▶ **TASK DESCRIPTION**
Search the records for the string "black" and copy every line in which it appears.

Data records:

###

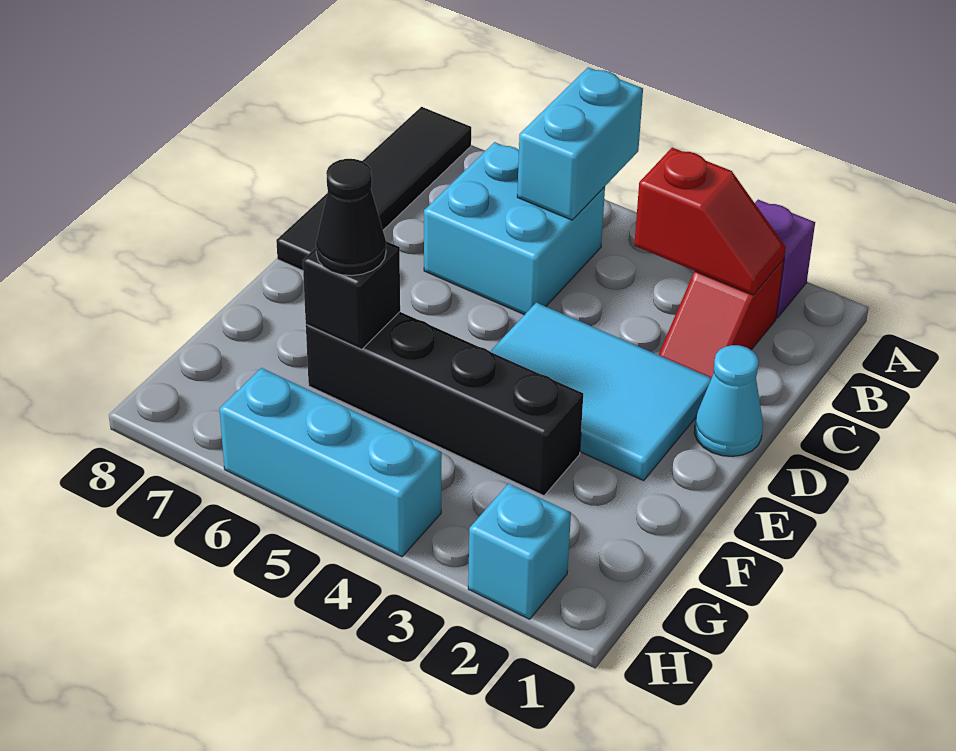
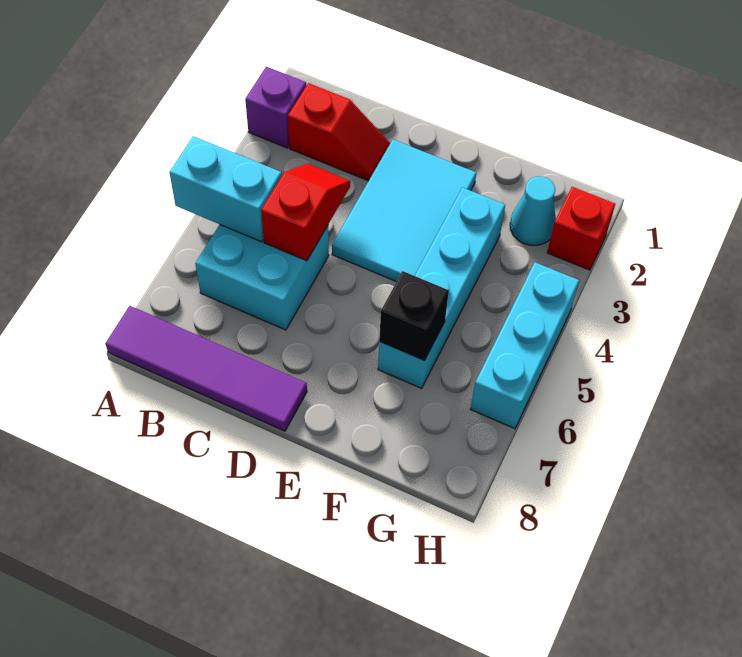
black tile A8:D8 level 1 -> purple tile A8:D8 level 1
red slope B2:B3 level 2 top 3 -> red slope C4:C5 level 2 top 5
cyan cone D1 level 1 -> cyan cone G2 level 1
black brick F3:F6 level 1 -> cyan brick F3:F6 level 1
black cone F6 level 3 -> none
cyan brick H2 level 1 -> red brick H2 level 1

###

▶ **OUTPUT BELOW**
black tile A8:D8 level 1 -> purple tile A8:D8 level 1
black brick F3:F6 level 1 -> cyan brick F3:F6 level 1
black cone F6 level 3 -> none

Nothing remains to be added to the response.